**Set problem**:
Please pick out every line of the data that contains the word "fraction", and note that case counts.
━━━━━ Records to process ━━━━━
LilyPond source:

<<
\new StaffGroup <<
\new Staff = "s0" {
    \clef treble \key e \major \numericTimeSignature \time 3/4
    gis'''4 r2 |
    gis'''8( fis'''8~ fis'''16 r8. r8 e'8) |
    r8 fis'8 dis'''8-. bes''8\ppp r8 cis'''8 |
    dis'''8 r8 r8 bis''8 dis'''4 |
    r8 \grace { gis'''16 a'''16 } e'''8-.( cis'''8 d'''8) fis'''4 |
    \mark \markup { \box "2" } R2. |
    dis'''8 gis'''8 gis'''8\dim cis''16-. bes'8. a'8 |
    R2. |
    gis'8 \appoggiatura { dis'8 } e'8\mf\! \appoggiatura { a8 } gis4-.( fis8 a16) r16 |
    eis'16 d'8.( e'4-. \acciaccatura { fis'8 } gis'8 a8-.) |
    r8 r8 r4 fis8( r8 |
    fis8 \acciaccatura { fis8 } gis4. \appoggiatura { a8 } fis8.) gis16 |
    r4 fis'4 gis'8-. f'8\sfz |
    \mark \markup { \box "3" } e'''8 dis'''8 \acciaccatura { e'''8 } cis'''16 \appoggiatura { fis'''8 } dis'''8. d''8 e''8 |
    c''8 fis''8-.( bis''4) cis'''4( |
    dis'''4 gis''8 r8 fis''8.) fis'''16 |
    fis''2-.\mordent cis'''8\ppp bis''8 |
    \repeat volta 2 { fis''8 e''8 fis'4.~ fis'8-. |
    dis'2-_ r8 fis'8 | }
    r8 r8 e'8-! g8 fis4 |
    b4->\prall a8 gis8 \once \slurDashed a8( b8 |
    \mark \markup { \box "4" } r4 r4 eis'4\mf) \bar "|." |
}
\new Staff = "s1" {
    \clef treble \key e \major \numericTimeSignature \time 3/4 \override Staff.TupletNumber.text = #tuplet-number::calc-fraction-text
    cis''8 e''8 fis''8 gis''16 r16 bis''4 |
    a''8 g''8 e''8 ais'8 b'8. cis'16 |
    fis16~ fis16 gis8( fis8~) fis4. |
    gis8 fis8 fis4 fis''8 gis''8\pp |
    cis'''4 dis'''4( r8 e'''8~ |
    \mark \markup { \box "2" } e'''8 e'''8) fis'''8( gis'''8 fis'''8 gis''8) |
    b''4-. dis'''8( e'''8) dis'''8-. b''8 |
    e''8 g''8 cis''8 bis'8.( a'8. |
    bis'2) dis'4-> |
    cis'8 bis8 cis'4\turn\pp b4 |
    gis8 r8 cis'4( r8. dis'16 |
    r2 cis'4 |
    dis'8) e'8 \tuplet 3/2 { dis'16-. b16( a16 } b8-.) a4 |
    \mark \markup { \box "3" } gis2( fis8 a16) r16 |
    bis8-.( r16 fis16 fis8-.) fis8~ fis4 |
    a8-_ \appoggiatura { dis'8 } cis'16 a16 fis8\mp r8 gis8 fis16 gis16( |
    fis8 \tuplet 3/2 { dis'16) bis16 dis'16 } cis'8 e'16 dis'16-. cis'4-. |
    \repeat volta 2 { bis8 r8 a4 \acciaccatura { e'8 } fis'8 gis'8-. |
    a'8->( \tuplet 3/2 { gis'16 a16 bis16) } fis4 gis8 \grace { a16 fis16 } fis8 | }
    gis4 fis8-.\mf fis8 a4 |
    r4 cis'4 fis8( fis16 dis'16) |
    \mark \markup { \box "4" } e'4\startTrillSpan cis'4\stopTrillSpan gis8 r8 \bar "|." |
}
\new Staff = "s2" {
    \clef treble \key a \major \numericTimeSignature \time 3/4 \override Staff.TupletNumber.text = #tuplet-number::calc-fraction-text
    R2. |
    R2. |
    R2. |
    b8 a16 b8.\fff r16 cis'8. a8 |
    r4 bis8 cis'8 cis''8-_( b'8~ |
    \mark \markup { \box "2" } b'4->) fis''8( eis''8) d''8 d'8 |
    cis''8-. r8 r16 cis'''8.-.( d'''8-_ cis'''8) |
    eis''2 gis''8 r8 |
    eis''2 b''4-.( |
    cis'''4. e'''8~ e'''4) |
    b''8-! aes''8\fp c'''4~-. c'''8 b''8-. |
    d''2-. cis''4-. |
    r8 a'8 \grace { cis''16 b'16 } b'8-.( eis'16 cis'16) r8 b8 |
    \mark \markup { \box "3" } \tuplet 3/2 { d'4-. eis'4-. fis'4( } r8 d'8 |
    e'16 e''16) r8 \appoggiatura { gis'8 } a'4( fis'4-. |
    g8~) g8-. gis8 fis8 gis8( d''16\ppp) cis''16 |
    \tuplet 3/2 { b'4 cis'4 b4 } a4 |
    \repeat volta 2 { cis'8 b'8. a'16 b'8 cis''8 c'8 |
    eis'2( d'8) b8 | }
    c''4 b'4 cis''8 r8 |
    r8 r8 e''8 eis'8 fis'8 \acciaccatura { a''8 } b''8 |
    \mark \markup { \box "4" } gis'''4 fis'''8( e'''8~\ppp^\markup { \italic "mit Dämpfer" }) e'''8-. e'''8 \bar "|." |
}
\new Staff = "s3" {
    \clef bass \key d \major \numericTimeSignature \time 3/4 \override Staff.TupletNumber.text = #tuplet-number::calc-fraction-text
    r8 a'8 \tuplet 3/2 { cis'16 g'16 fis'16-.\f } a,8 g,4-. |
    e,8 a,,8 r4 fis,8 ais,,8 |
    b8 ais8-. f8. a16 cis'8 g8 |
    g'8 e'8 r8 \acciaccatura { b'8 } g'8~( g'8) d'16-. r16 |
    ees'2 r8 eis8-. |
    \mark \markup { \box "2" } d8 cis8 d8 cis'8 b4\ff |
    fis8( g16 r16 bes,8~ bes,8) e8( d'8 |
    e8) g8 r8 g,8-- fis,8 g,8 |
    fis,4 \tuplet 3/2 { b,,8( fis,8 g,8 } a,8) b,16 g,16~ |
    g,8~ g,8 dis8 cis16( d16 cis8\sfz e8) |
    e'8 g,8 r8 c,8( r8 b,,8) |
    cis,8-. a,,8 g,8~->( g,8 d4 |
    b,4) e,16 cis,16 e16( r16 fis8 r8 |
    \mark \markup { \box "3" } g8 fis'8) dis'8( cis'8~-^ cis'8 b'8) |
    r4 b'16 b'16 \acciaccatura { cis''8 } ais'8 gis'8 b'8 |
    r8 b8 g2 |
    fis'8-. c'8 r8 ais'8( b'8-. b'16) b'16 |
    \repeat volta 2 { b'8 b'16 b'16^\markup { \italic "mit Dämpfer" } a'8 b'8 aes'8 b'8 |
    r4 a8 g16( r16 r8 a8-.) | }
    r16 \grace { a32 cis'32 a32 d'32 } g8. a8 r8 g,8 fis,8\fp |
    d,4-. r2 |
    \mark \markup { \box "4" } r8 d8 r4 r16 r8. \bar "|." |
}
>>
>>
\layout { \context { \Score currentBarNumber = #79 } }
━━━━━
**Worked answer**:
    \clef treble \key e \major \numericTimeSignature \time 3/4 \override Staff.TupletNumber.text = #tuplet-number::calc-fraction-text
    \clef treble \key a \major \numericTimeSignature \time 3/4 \override Staff.TupletNumber.text = #tuplet-number::calc-fraction-text
    \clef bass \key d \major \numericTimeSignature \time 3/4 \override Staff.TupletNumber.text = #tuplet-number::calc-fraction-text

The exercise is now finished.